=== Section Start ===

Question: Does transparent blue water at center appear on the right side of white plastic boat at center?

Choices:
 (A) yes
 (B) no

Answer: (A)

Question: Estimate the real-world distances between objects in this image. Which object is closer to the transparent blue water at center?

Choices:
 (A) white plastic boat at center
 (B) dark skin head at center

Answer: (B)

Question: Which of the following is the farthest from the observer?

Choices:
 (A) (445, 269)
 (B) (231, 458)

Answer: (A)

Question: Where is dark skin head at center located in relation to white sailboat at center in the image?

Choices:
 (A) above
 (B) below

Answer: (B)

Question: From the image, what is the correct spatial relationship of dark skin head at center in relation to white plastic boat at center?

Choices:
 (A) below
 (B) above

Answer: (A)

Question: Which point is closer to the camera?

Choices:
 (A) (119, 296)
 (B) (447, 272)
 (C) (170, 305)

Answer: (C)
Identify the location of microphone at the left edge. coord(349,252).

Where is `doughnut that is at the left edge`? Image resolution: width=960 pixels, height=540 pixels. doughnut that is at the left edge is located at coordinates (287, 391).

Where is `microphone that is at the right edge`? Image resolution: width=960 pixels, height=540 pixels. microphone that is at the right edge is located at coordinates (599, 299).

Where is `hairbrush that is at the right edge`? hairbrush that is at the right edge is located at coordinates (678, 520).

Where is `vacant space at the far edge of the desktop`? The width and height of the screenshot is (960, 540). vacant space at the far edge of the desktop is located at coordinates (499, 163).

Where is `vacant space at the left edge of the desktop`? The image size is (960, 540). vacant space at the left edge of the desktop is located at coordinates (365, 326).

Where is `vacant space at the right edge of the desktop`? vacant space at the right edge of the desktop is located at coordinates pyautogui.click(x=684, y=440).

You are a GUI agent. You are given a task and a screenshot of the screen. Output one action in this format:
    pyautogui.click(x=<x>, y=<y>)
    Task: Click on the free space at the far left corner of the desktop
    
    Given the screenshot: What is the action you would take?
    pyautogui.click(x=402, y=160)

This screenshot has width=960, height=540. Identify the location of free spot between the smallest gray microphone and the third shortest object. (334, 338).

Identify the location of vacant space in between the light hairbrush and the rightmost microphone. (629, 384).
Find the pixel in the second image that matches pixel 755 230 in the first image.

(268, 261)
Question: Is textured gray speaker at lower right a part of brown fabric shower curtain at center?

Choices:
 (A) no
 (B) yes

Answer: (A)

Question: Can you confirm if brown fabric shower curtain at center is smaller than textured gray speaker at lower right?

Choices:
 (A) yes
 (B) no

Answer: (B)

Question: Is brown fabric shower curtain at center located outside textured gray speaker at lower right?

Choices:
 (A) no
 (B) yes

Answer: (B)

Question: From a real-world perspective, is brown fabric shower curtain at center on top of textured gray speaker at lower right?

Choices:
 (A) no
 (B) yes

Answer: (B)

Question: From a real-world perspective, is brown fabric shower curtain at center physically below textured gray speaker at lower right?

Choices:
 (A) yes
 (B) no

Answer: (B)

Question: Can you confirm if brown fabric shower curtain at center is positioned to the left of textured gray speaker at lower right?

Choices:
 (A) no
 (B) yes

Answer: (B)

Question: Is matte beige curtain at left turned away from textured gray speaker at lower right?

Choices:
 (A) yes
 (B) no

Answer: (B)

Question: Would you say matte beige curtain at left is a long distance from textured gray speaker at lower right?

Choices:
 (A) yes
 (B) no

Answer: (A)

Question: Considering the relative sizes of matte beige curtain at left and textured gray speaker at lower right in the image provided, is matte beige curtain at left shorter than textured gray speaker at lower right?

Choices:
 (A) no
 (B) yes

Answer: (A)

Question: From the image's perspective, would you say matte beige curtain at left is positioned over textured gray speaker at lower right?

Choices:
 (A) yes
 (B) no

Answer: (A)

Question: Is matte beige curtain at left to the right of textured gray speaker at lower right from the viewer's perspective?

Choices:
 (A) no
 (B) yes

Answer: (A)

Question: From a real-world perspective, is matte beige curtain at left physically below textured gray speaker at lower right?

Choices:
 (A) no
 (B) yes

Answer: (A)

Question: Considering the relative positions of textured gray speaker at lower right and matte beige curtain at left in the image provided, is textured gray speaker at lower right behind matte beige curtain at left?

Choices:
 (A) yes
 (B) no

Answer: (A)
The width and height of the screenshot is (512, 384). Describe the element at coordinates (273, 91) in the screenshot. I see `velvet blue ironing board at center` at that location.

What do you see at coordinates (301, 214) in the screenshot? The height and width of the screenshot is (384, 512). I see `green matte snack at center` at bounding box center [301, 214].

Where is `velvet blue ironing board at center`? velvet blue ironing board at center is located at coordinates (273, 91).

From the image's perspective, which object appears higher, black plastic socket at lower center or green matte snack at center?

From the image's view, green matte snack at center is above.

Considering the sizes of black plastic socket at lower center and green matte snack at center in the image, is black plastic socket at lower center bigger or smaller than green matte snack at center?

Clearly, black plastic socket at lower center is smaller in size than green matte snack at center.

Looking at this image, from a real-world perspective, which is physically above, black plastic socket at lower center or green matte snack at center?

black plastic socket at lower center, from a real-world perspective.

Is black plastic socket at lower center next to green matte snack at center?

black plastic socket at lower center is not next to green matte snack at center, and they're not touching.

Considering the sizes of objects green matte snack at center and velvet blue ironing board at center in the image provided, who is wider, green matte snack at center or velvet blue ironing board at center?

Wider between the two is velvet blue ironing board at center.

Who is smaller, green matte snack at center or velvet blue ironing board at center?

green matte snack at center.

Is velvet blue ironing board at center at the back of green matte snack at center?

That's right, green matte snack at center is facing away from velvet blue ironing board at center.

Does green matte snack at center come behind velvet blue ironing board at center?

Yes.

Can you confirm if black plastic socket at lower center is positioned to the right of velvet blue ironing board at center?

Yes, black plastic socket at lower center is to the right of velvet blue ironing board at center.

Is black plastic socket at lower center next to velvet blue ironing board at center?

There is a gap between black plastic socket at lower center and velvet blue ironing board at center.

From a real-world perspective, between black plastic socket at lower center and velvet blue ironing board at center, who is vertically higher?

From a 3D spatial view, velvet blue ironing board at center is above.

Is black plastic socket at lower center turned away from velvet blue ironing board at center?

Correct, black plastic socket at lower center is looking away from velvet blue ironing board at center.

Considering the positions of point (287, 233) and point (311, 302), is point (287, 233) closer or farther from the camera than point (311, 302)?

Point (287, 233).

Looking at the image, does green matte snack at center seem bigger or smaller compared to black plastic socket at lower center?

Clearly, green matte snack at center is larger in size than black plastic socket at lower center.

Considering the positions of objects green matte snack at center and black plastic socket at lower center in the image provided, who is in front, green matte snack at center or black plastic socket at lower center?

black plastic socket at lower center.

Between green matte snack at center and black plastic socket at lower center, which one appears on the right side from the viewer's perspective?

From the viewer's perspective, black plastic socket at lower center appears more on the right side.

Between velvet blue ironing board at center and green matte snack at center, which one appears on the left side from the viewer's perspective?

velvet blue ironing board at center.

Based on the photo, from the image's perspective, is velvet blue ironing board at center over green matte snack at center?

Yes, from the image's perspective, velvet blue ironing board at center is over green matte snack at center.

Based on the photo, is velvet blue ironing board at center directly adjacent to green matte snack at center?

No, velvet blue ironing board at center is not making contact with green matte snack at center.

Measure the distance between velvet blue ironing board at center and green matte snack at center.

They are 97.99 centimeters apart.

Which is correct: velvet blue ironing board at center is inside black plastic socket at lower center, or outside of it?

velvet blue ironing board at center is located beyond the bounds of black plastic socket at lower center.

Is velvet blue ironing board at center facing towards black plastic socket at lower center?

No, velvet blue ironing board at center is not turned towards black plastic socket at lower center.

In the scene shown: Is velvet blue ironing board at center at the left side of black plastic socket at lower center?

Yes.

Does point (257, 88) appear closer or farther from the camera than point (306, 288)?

=== Section End ===

→ Aim of the exercise
Rewrite all of the entries above, replacing "white plastic boat" with "white rubber dinghy" each time it occurs and leaving everything else unchanged.

→ Task result
Question: Does transparent blue water at center appear on the right side of white rubber dinghy at center?

Choices:
 (A) yes
 (B) no

Answer: (A)

Question: Estimate the real-world distances between objects in this image. Which object is closer to the transparent blue water at center?

Choices:
 (A) white rubber dinghy at center
 (B) dark skin head at center

Answer: (B)

Question: Which of the following is the farthest from the observer?

Choices:
 (A) (445, 269)
 (B) (231, 458)

Answer: (A)

Question: Where is dark skin head at center located in relation to white sailboat at center in the image?

Choices:
 (A) above
 (B) below

Answer: (B)

Question: From the image, what is the correct spatial relationship of dark skin head at center in relation to white rubber dinghy at center?

Choices:
 (A) below
 (B) above

Answer: (A)

Question: Which point is closer to the camera?

Choices:
 (A) (119, 296)
 (B) (447, 272)
 (C) (170, 305)

Answer: (C)
Identify the location of microphone at the left edge. coord(349,252).

Where is `doughnut that is at the left edge`? Image resolution: width=960 pixels, height=540 pixels. doughnut that is at the left edge is located at coordinates (287, 391).

Where is `microphone that is at the right edge`? Image resolution: width=960 pixels, height=540 pixels. microphone that is at the right edge is located at coordinates (599, 299).

Where is `hairbrush that is at the right edge`? hairbrush that is at the right edge is located at coordinates (678, 520).

Where is `vacant space at the far edge of the desktop`? The width and height of the screenshot is (960, 540). vacant space at the far edge of the desktop is located at coordinates (499, 163).

Where is `vacant space at the left edge of the desktop`? The image size is (960, 540). vacant space at the left edge of the desktop is located at coordinates (365, 326).

Where is `vacant space at the right edge of the desktop`? vacant space at the right edge of the desktop is located at coordinates pyautogui.click(x=684, y=440).

You are a GUI agent. You are given a task and a screenshot of the screen. Output one action in this format:
    pyautogui.click(x=<x>, y=<y>)
    Task: Click on the free space at the far left corner of the desktop
    
    Given the screenshot: What is the action you would take?
    pyautogui.click(x=402, y=160)

This screenshot has width=960, height=540. Identify the location of free spot between the smallest gray microphone and the third shortest object. (334, 338).

Identify the location of vacant space in between the light hairbrush and the rightmost microphone. (629, 384).
Find the pixel in the second image that matches pixel 755 230 in the first image.

(268, 261)
Question: Is textured gray speaker at lower right a part of brown fabric shower curtain at center?

Choices:
 (A) no
 (B) yes

Answer: (A)

Question: Can you confirm if brown fabric shower curtain at center is smaller than textured gray speaker at lower right?

Choices:
 (A) yes
 (B) no

Answer: (B)

Question: Is brown fabric shower curtain at center located outside textured gray speaker at lower right?

Choices:
 (A) no
 (B) yes

Answer: (B)

Question: From a real-world perspective, is brown fabric shower curtain at center on top of textured gray speaker at lower right?

Choices:
 (A) no
 (B) yes

Answer: (B)

Question: From a real-world perspective, is brown fabric shower curtain at center physically below textured gray speaker at lower right?

Choices:
 (A) yes
 (B) no

Answer: (B)

Question: Can you confirm if brown fabric shower curtain at center is positioned to the left of textured gray speaker at lower right?

Choices:
 (A) no
 (B) yes

Answer: (B)

Question: Is matte beige curtain at left turned away from textured gray speaker at lower right?

Choices:
 (A) yes
 (B) no

Answer: (B)

Question: Would you say matte beige curtain at left is a long distance from textured gray speaker at lower right?

Choices:
 (A) yes
 (B) no

Answer: (A)

Question: Considering the relative sizes of matte beige curtain at left and textured gray speaker at lower right in the image provided, is matte beige curtain at left shorter than textured gray speaker at lower right?

Choices:
 (A) no
 (B) yes

Answer: (A)

Question: From the image's perspective, would you say matte beige curtain at left is positioned over textured gray speaker at lower right?

Choices:
 (A) yes
 (B) no

Answer: (A)

Question: Is matte beige curtain at left to the right of textured gray speaker at lower right from the viewer's perspective?

Choices:
 (A) no
 (B) yes

Answer: (A)

Question: From a real-world perspective, is matte beige curtain at left physically below textured gray speaker at lower right?

Choices:
 (A) no
 (B) yes

Answer: (A)

Question: Considering the relative positions of textured gray speaker at lower right and matte beige curtain at left in the image provided, is textured gray speaker at lower right behind matte beige curtain at left?

Choices:
 (A) yes
 (B) no

Answer: (A)
The width and height of the screenshot is (512, 384). Describe the element at coordinates (273, 91) in the screenshot. I see `velvet blue ironing board at center` at that location.

What do you see at coordinates (301, 214) in the screenshot? The height and width of the screenshot is (384, 512). I see `green matte snack at center` at bounding box center [301, 214].

Where is `velvet blue ironing board at center`? velvet blue ironing board at center is located at coordinates (273, 91).

From the image's perspective, which object appears higher, black plastic socket at lower center or green matte snack at center?

From the image's view, green matte snack at center is above.

Considering the sizes of black plastic socket at lower center and green matte snack at center in the image, is black plastic socket at lower center bigger or smaller than green matte snack at center?

Clearly, black plastic socket at lower center is smaller in size than green matte snack at center.

Looking at this image, from a real-world perspective, which is physically above, black plastic socket at lower center or green matte snack at center?

black plastic socket at lower center, from a real-world perspective.

Is black plastic socket at lower center next to green matte snack at center?

black plastic socket at lower center is not next to green matte snack at center, and they're not touching.

Considering the sizes of objects green matte snack at center and velvet blue ironing board at center in the image provided, who is wider, green matte snack at center or velvet blue ironing board at center?

Wider between the two is velvet blue ironing board at center.

Who is smaller, green matte snack at center or velvet blue ironing board at center?

green matte snack at center.

Is velvet blue ironing board at center at the back of green matte snack at center?

That's right, green matte snack at center is facing away from velvet blue ironing board at center.

Does green matte snack at center come behind velvet blue ironing board at center?

Yes.

Can you confirm if black plastic socket at lower center is positioned to the right of velvet blue ironing board at center?

Yes, black plastic socket at lower center is to the right of velvet blue ironing board at center.

Is black plastic socket at lower center next to velvet blue ironing board at center?

There is a gap between black plastic socket at lower center and velvet blue ironing board at center.

From a real-world perspective, between black plastic socket at lower center and velvet blue ironing board at center, who is vertically higher?

From a 3D spatial view, velvet blue ironing board at center is above.

Is black plastic socket at lower center turned away from velvet blue ironing board at center?

Correct, black plastic socket at lower center is looking away from velvet blue ironing board at center.

Considering the positions of point (287, 233) and point (311, 302), is point (287, 233) closer or farther from the camera than point (311, 302)?

Point (287, 233).

Looking at the image, does green matte snack at center seem bigger or smaller compared to black plastic socket at lower center?

Clearly, green matte snack at center is larger in size than black plastic socket at lower center.

Considering the positions of objects green matte snack at center and black plastic socket at lower center in the image provided, who is in front, green matte snack at center or black plastic socket at lower center?

black plastic socket at lower center.

Between green matte snack at center and black plastic socket at lower center, which one appears on the right side from the viewer's perspective?

From the viewer's perspective, black plastic socket at lower center appears more on the right side.

Between velvet blue ironing board at center and green matte snack at center, which one appears on the left side from the viewer's perspective?

velvet blue ironing board at center.

Based on the photo, from the image's perspective, is velvet blue ironing board at center over green matte snack at center?

Yes, from the image's perspective, velvet blue ironing board at center is over green matte snack at center.

Based on the photo, is velvet blue ironing board at center directly adjacent to green matte snack at center?

No, velvet blue ironing board at center is not making contact with green matte snack at center.

Measure the distance between velvet blue ironing board at center and green matte snack at center.

They are 97.99 centimeters apart.

Which is correct: velvet blue ironing board at center is inside black plastic socket at lower center, or outside of it?

velvet blue ironing board at center is located beyond the bounds of black plastic socket at lower center.

Is velvet blue ironing board at center facing towards black plastic socket at lower center?

No, velvet blue ironing board at center is not turned towards black plastic socket at lower center.

In the scene shown: Is velvet blue ironing board at center at the left side of black plastic socket at lower center?

Yes.

Does point (257, 88) appear closer or farther from the camera than point (306, 288)?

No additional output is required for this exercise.